Aim
Change every "particular element" in the rows below to "specific element" and reproduce all the rows with nothing else altered.

Begin

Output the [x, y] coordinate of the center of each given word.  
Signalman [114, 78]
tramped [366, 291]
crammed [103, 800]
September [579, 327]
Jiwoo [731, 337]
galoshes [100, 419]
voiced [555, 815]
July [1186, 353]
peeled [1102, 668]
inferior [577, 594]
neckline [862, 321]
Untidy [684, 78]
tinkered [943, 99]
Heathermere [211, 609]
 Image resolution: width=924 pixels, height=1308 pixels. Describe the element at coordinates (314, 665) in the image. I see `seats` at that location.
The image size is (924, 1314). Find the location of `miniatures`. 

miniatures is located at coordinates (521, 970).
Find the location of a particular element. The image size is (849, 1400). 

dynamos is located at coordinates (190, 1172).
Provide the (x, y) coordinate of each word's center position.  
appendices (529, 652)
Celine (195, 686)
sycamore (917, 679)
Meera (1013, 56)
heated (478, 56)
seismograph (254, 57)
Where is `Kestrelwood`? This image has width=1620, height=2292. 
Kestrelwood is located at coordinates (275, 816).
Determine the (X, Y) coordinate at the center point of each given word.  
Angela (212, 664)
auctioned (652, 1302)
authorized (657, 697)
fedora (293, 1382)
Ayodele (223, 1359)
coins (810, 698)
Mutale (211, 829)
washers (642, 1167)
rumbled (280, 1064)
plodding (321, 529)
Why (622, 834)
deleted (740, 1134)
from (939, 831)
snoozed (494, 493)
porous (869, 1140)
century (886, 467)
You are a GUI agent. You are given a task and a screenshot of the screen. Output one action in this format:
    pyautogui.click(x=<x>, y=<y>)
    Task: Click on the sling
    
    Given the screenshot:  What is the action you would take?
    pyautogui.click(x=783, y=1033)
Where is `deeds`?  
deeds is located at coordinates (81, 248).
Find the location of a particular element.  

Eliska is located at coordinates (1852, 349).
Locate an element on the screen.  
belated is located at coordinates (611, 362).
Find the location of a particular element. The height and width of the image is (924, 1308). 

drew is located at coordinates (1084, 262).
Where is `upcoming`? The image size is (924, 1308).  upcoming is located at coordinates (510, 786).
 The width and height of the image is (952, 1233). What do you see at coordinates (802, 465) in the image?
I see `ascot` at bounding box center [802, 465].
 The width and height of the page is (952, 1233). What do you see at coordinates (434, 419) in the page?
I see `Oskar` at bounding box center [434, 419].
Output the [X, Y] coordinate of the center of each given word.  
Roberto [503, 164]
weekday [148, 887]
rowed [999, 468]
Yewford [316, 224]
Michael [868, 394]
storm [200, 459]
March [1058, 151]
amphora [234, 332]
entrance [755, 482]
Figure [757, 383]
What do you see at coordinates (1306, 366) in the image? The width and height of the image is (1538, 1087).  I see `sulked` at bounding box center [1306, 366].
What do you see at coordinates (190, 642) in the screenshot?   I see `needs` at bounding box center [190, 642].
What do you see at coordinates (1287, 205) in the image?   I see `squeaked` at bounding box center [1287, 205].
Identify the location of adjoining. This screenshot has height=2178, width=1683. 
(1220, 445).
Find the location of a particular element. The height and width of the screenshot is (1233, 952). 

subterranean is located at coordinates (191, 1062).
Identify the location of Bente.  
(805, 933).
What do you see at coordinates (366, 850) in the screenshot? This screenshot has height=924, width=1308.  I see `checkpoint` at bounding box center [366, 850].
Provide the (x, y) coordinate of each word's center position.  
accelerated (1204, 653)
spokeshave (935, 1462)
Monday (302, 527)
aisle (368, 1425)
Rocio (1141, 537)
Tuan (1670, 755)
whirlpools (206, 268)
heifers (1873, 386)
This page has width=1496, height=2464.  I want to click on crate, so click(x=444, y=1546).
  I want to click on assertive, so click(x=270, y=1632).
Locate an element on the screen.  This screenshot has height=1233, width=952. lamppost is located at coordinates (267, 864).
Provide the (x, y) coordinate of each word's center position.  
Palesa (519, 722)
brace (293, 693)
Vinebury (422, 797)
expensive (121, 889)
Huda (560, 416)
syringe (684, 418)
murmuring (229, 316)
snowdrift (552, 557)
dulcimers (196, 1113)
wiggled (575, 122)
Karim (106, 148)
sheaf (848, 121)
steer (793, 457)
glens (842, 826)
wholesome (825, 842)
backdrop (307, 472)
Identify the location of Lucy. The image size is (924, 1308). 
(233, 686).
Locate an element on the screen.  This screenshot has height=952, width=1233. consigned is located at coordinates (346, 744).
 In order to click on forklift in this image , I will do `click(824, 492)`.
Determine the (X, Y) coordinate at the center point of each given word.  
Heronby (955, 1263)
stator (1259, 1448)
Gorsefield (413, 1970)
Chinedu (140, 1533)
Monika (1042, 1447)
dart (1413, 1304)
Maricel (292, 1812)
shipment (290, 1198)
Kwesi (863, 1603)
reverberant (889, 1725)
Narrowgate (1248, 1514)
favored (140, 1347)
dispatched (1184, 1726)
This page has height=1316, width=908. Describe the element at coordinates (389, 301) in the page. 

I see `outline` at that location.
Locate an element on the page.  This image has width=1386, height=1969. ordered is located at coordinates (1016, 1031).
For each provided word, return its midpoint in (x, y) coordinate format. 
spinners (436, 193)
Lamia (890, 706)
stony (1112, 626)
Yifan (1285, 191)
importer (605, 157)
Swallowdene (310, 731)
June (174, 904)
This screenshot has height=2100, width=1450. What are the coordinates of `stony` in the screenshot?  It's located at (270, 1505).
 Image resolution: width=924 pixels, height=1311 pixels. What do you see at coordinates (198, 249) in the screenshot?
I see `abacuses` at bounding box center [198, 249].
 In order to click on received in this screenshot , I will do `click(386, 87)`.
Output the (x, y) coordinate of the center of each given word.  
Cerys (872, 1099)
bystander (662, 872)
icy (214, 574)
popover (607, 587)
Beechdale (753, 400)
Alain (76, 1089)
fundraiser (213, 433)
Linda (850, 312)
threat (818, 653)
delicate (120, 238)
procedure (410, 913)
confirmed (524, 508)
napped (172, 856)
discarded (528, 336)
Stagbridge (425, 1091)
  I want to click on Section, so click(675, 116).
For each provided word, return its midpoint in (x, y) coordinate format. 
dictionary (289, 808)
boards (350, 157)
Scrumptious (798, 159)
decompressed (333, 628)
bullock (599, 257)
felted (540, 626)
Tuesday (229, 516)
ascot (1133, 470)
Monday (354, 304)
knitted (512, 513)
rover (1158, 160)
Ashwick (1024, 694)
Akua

End

Solution to the problem
Output the [x, y] coordinate of the center of each given word.  
Signalman [114, 78]
tramped [366, 291]
crammed [103, 800]
September [579, 327]
Jiwoo [731, 337]
galoshes [100, 419]
voiced [555, 815]
July [1186, 353]
peeled [1102, 668]
inferior [577, 594]
neckline [862, 321]
Untidy [684, 78]
tinkered [943, 99]
Heathermere [211, 609]
 Image resolution: width=924 pixels, height=1308 pixels. Describe the element at coordinates (314, 665) in the image. I see `seats` at that location.
The image size is (924, 1314). Find the location of `miniatures`. 

miniatures is located at coordinates (521, 970).
Find the location of a specific element. The image size is (849, 1400). 

dynamos is located at coordinates (190, 1172).
Provide the (x, y) coordinate of each word's center position.  
appendices (529, 652)
Celine (195, 686)
sycamore (917, 679)
Meera (1013, 56)
heated (478, 56)
seismograph (254, 57)
Where is `Kestrelwood`? This image has width=1620, height=2292. 
Kestrelwood is located at coordinates (275, 816).
Determine the (X, Y) coordinate at the center point of each given word.  
Angela (212, 664)
auctioned (652, 1302)
authorized (657, 697)
fedora (293, 1382)
Ayodele (223, 1359)
coins (810, 698)
Mutale (211, 829)
washers (642, 1167)
rumbled (280, 1064)
plodding (321, 529)
Why (622, 834)
deleted (740, 1134)
from (939, 831)
snoozed (494, 493)
porous (869, 1140)
century (886, 467)
You are a GUI agent. You are given a task and a screenshot of the screen. Output one action in this format:
    pyautogui.click(x=<x>, y=<y>)
    Task: Click on the sling
    
    Given the screenshot:  What is the action you would take?
    pyautogui.click(x=783, y=1033)
Where is `deeds`?  
deeds is located at coordinates (81, 248).
Find the location of a specific element.  

Eliska is located at coordinates (1852, 349).
Locate an element on the screen.  
belated is located at coordinates (611, 362).
Find the location of a specific element. The height and width of the image is (924, 1308). 

drew is located at coordinates (1084, 262).
Where is `upcoming`? The image size is (924, 1308).  upcoming is located at coordinates (510, 786).
 The width and height of the image is (952, 1233). What do you see at coordinates (802, 465) in the image?
I see `ascot` at bounding box center [802, 465].
 The width and height of the page is (952, 1233). What do you see at coordinates (434, 419) in the page?
I see `Oskar` at bounding box center [434, 419].
Output the [X, Y] coordinate of the center of each given word.  
Roberto [503, 164]
weekday [148, 887]
rowed [999, 468]
Yewford [316, 224]
Michael [868, 394]
storm [200, 459]
March [1058, 151]
amphora [234, 332]
entrance [755, 482]
Figure [757, 383]
What do you see at coordinates (1306, 366) in the image? The width and height of the image is (1538, 1087).  I see `sulked` at bounding box center [1306, 366].
What do you see at coordinates (190, 642) in the screenshot?   I see `needs` at bounding box center [190, 642].
What do you see at coordinates (1287, 205) in the image?   I see `squeaked` at bounding box center [1287, 205].
Identify the location of adjoining. This screenshot has height=2178, width=1683. 
(1220, 445).
Find the location of a specific element. The height and width of the screenshot is (1233, 952). 

subterranean is located at coordinates (191, 1062).
Identify the location of Bente.  
(805, 933).
What do you see at coordinates (366, 850) in the screenshot? This screenshot has height=924, width=1308.  I see `checkpoint` at bounding box center [366, 850].
Provide the (x, y) coordinate of each word's center position.  
accelerated (1204, 653)
spokeshave (935, 1462)
Monday (302, 527)
aisle (368, 1425)
Rocio (1141, 537)
Tuan (1670, 755)
whirlpools (206, 268)
heifers (1873, 386)
This page has width=1496, height=2464.  I want to click on crate, so click(x=444, y=1546).
  I want to click on assertive, so click(x=270, y=1632).
Locate an element on the screen.  This screenshot has height=1233, width=952. lamppost is located at coordinates (267, 864).
Provide the (x, y) coordinate of each word's center position.  
Palesa (519, 722)
brace (293, 693)
Vinebury (422, 797)
expensive (121, 889)
Huda (560, 416)
syringe (684, 418)
murmuring (229, 316)
snowdrift (552, 557)
dulcimers (196, 1113)
wiggled (575, 122)
Karim (106, 148)
sheaf (848, 121)
steer (793, 457)
glens (842, 826)
wholesome (825, 842)
backdrop (307, 472)
Identify the location of Lucy. The image size is (924, 1308). 
(233, 686).
Locate an element on the screen.  This screenshot has height=952, width=1233. consigned is located at coordinates (346, 744).
 In order to click on forklift in this image , I will do `click(824, 492)`.
Determine the (X, Y) coordinate at the center point of each given word.  
Heronby (955, 1263)
stator (1259, 1448)
Gorsefield (413, 1970)
Chinedu (140, 1533)
Monika (1042, 1447)
dart (1413, 1304)
Maricel (292, 1812)
shipment (290, 1198)
Kwesi (863, 1603)
reverberant (889, 1725)
Narrowgate (1248, 1514)
favored (140, 1347)
dispatched (1184, 1726)
This page has height=1316, width=908. Describe the element at coordinates (389, 301) in the page. 

I see `outline` at that location.
Locate an element on the page.  This image has width=1386, height=1969. ordered is located at coordinates (1016, 1031).
For each provided word, return its midpoint in (x, y) coordinate format. 
spinners (436, 193)
Lamia (890, 706)
stony (1112, 626)
Yifan (1285, 191)
importer (605, 157)
Swallowdene (310, 731)
June (174, 904)
This screenshot has height=2100, width=1450. What are the coordinates of `stony` in the screenshot?  It's located at (270, 1505).
 Image resolution: width=924 pixels, height=1311 pixels. What do you see at coordinates (198, 249) in the screenshot?
I see `abacuses` at bounding box center [198, 249].
 In order to click on received in this screenshot , I will do `click(386, 87)`.
Output the (x, y) coordinate of the center of each given word.  
Cerys (872, 1099)
bystander (662, 872)
icy (214, 574)
popover (607, 587)
Beechdale (753, 400)
Alain (76, 1089)
fundraiser (213, 433)
Linda (850, 312)
threat (818, 653)
delicate (120, 238)
procedure (410, 913)
confirmed (524, 508)
napped (172, 856)
discarded (528, 336)
Stagbridge (425, 1091)
  I want to click on Section, so click(675, 116).
For each provided word, return its midpoint in (x, y) coordinate format. 
dictionary (289, 808)
boards (350, 157)
Scrumptious (798, 159)
decompressed (333, 628)
bullock (599, 257)
felted (540, 626)
Tuesday (229, 516)
ascot (1133, 470)
Monday (354, 304)
knitted (512, 513)
rover (1158, 160)
Ashwick (1024, 694)
Akua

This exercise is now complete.